WORK INSTRUCTION:
Copy out, from the entries below, each line holding the string "fork".

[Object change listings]
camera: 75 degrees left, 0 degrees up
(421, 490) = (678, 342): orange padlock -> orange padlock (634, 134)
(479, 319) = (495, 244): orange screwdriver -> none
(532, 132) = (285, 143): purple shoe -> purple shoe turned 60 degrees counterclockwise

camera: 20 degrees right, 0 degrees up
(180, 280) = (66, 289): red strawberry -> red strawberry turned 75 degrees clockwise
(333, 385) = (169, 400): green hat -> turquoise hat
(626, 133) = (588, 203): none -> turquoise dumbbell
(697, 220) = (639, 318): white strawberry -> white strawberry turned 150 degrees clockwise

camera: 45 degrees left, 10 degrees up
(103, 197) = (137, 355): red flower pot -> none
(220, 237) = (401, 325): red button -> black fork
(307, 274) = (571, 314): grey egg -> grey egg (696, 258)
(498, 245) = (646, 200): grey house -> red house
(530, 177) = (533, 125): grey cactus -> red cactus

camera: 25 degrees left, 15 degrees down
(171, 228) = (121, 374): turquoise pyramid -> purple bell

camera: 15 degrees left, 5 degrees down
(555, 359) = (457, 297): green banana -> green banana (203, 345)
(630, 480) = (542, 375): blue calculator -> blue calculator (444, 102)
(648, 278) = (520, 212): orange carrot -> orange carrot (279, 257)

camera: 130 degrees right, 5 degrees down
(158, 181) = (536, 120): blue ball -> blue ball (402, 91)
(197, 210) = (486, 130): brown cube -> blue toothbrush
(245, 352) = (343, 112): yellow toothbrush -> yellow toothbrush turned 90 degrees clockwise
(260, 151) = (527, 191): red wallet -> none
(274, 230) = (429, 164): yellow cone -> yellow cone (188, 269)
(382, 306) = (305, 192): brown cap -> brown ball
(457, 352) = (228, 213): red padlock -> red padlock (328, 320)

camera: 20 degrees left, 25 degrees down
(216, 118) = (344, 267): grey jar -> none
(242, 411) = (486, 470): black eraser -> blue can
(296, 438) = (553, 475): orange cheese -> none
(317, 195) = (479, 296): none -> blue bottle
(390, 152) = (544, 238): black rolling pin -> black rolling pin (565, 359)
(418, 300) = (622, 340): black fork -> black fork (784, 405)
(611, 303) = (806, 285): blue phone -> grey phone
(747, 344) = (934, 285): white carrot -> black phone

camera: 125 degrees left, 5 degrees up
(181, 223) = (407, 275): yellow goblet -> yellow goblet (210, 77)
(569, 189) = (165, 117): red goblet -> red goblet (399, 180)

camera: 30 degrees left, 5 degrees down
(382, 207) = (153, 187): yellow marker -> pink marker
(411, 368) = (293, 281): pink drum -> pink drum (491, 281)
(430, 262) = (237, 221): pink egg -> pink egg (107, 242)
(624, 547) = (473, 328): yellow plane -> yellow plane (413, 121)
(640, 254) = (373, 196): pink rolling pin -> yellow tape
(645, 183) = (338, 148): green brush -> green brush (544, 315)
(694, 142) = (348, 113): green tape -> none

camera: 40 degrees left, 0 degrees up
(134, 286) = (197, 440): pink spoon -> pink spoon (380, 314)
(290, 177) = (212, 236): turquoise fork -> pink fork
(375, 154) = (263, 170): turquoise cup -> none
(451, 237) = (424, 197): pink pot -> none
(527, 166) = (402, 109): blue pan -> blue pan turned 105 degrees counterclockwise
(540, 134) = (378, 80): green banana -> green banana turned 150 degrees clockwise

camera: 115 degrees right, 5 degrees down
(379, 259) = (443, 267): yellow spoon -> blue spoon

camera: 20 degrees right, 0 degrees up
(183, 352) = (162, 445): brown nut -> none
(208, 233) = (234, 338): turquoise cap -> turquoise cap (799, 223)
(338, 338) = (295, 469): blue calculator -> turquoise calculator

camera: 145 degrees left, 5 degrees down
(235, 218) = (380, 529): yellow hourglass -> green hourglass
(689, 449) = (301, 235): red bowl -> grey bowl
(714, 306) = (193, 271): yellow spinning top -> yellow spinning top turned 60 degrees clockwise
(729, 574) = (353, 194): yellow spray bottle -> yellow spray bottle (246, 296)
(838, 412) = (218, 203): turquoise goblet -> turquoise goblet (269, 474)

RESPONSE BELOW:
(220, 237) = (401, 325): red button -> black fork
(418, 300) = (622, 340): black fork -> black fork (784, 405)
(290, 177) = (212, 236): turquoise fork -> pink fork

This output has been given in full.